#### Records shown
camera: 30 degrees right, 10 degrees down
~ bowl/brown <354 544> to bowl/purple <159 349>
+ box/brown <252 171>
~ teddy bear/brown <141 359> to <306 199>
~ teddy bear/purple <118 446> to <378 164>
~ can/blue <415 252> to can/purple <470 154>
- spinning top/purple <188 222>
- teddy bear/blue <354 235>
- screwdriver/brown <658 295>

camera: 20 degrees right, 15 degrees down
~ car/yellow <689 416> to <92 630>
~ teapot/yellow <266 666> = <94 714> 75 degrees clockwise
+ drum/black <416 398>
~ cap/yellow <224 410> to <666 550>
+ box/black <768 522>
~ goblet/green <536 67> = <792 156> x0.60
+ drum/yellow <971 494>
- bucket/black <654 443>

#### What you are asked to do
Retype the records above in full, exactly.

#### Answer space
camera: 30 degrees right, 10 degrees down
~ bowl/brown <354 544> to bowl/purple <159 349>
+ box/brown <252 171>
~ teddy bear/brown <141 359> to <306 199>
~ teddy bear/purple <118 446> to <378 164>
~ can/blue <415 252> to can/purple <470 154>
- spinning top/purple <188 222>
- teddy bear/blue <354 235>
- screwdriver/brown <658 295>

camera: 20 degrees right, 15 degrees down
~ car/yellow <689 416> to <92 630>
~ teapot/yellow <266 666> = <94 714> 75 degrees clockwise
+ drum/black <416 398>
~ cap/yellow <224 410> to <666 550>
+ box/black <768 522>
~ goblet/green <536 67> = <792 156> x0.60
+ drum/yellow <971 494>
- bucket/black <654 443>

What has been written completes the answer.